§ Supplied material
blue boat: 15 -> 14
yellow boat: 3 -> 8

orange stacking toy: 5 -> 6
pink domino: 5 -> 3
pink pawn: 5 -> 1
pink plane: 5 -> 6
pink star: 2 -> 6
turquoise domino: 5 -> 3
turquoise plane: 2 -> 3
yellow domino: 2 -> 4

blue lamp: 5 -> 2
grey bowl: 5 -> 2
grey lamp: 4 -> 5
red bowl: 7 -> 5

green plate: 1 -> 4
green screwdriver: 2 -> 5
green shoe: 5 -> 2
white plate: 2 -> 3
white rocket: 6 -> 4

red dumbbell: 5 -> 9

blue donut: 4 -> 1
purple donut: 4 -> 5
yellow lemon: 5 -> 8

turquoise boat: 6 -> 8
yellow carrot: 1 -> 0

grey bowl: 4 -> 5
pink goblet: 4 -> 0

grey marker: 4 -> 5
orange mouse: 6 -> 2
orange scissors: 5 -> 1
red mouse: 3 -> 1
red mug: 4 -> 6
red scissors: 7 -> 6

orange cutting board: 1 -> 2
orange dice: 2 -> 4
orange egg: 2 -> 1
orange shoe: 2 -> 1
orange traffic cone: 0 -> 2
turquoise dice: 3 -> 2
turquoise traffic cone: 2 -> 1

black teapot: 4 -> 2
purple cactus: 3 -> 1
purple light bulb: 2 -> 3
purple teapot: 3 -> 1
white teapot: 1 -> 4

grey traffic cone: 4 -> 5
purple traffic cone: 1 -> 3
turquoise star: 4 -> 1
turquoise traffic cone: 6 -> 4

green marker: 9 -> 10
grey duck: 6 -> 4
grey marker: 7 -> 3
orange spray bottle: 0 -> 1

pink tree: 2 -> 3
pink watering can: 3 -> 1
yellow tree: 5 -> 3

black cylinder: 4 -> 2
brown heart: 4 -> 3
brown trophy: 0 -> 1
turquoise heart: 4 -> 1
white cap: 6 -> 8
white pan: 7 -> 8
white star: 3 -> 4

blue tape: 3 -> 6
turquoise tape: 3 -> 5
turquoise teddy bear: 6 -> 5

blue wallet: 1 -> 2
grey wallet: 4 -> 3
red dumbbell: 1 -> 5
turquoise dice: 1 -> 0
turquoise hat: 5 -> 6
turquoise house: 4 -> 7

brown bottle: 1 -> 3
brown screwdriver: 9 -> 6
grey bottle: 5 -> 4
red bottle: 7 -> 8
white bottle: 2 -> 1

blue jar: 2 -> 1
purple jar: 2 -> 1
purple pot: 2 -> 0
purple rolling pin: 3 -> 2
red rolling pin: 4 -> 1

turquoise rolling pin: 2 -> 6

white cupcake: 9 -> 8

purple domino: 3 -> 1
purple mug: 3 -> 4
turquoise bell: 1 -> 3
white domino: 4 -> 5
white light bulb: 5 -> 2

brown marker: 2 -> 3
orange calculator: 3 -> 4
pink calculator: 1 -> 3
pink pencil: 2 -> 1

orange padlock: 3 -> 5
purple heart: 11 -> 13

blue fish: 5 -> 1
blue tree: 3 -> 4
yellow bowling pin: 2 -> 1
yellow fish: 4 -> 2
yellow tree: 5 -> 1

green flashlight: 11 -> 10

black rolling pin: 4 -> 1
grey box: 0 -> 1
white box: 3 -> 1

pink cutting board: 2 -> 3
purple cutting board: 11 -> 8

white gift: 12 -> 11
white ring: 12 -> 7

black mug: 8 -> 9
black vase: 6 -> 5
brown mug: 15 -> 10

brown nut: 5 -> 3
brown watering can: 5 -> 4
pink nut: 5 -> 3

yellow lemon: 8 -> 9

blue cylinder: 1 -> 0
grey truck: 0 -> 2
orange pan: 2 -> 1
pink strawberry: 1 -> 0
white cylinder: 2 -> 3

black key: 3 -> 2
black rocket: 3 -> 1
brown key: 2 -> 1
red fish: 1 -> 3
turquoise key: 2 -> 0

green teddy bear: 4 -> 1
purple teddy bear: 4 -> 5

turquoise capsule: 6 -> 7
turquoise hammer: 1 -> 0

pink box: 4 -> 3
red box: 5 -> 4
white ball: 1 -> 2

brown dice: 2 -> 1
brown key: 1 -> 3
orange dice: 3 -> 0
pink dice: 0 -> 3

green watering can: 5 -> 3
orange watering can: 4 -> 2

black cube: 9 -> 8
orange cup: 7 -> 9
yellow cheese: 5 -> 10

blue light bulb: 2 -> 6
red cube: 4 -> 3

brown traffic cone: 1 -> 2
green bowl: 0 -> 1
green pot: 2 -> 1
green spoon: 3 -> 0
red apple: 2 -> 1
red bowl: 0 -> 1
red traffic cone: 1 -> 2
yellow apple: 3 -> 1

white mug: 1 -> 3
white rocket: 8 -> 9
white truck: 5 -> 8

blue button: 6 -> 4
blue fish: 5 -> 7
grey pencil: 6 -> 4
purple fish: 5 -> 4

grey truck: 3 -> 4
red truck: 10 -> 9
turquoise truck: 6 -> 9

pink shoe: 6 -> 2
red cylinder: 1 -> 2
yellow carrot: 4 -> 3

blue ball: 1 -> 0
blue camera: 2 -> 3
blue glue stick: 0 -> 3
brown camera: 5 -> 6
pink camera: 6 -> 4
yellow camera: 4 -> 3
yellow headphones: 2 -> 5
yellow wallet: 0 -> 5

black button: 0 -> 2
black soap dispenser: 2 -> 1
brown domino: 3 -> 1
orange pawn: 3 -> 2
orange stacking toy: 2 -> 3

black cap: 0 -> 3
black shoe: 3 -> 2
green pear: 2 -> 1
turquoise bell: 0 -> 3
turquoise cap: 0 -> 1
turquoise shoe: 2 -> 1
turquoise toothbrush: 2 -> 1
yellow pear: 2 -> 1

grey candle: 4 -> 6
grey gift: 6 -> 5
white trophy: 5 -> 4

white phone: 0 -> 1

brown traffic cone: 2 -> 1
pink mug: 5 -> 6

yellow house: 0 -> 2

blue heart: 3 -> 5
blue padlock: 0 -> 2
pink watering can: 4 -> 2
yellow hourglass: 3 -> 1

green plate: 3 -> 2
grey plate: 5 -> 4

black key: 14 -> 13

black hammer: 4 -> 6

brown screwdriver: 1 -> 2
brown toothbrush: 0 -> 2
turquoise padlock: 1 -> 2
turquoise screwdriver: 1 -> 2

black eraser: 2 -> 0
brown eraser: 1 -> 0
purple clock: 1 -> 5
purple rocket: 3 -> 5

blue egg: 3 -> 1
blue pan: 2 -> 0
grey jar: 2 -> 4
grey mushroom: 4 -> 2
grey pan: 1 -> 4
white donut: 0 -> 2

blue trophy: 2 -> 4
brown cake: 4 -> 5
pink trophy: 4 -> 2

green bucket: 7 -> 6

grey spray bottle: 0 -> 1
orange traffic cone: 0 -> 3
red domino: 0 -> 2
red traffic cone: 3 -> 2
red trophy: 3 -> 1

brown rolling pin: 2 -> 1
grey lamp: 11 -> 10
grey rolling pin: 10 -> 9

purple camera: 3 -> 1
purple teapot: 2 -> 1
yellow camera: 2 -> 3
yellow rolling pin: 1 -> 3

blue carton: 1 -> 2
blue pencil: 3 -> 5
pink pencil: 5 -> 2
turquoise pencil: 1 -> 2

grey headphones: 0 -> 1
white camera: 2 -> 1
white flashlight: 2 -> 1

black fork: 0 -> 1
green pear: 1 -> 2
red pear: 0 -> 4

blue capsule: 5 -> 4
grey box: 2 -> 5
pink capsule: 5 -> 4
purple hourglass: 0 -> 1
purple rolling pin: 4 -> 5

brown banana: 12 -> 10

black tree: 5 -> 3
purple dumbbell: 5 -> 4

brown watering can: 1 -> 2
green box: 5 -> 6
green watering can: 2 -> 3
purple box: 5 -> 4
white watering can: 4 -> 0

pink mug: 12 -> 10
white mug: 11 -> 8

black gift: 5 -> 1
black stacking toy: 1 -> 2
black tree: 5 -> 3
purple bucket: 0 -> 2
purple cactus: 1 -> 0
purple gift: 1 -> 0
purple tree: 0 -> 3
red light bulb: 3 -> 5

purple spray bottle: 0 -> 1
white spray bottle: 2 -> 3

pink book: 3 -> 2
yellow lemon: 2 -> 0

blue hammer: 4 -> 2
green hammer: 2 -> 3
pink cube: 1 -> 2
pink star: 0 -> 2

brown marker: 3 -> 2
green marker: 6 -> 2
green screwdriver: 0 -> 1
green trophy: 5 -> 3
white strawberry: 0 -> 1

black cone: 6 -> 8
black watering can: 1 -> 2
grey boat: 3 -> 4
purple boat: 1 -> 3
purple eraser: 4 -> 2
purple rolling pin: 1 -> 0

§ Work task
From the data above, return every line from the line that has "white ball: 1 -> 2" up to and including the line that has "grey rolling pin: 10 -> 9", exactly.

§ Answer below
white ball: 1 -> 2

brown dice: 2 -> 1
brown key: 1 -> 3
orange dice: 3 -> 0
pink dice: 0 -> 3

green watering can: 5 -> 3
orange watering can: 4 -> 2

black cube: 9 -> 8
orange cup: 7 -> 9
yellow cheese: 5 -> 10

blue light bulb: 2 -> 6
red cube: 4 -> 3

brown traffic cone: 1 -> 2
green bowl: 0 -> 1
green pot: 2 -> 1
green spoon: 3 -> 0
red apple: 2 -> 1
red bowl: 0 -> 1
red traffic cone: 1 -> 2
yellow apple: 3 -> 1

white mug: 1 -> 3
white rocket: 8 -> 9
white truck: 5 -> 8

blue button: 6 -> 4
blue fish: 5 -> 7
grey pencil: 6 -> 4
purple fish: 5 -> 4

grey truck: 3 -> 4
red truck: 10 -> 9
turquoise truck: 6 -> 9

pink shoe: 6 -> 2
red cylinder: 1 -> 2
yellow carrot: 4 -> 3

blue ball: 1 -> 0
blue camera: 2 -> 3
blue glue stick: 0 -> 3
brown camera: 5 -> 6
pink camera: 6 -> 4
yellow camera: 4 -> 3
yellow headphones: 2 -> 5
yellow wallet: 0 -> 5

black button: 0 -> 2
black soap dispenser: 2 -> 1
brown domino: 3 -> 1
orange pawn: 3 -> 2
orange stacking toy: 2 -> 3

black cap: 0 -> 3
black shoe: 3 -> 2
green pear: 2 -> 1
turquoise bell: 0 -> 3
turquoise cap: 0 -> 1
turquoise shoe: 2 -> 1
turquoise toothbrush: 2 -> 1
yellow pear: 2 -> 1

grey candle: 4 -> 6
grey gift: 6 -> 5
white trophy: 5 -> 4

white phone: 0 -> 1

brown traffic cone: 2 -> 1
pink mug: 5 -> 6

yellow house: 0 -> 2

blue heart: 3 -> 5
blue padlock: 0 -> 2
pink watering can: 4 -> 2
yellow hourglass: 3 -> 1

green plate: 3 -> 2
grey plate: 5 -> 4

black key: 14 -> 13

black hammer: 4 -> 6

brown screwdriver: 1 -> 2
brown toothbrush: 0 -> 2
turquoise padlock: 1 -> 2
turquoise screwdriver: 1 -> 2

black eraser: 2 -> 0
brown eraser: 1 -> 0
purple clock: 1 -> 5
purple rocket: 3 -> 5

blue egg: 3 -> 1
blue pan: 2 -> 0
grey jar: 2 -> 4
grey mushroom: 4 -> 2
grey pan: 1 -> 4
white donut: 0 -> 2

blue trophy: 2 -> 4
brown cake: 4 -> 5
pink trophy: 4 -> 2

green bucket: 7 -> 6

grey spray bottle: 0 -> 1
orange traffic cone: 0 -> 3
red domino: 0 -> 2
red traffic cone: 3 -> 2
red trophy: 3 -> 1

brown rolling pin: 2 -> 1
grey lamp: 11 -> 10
grey rolling pin: 10 -> 9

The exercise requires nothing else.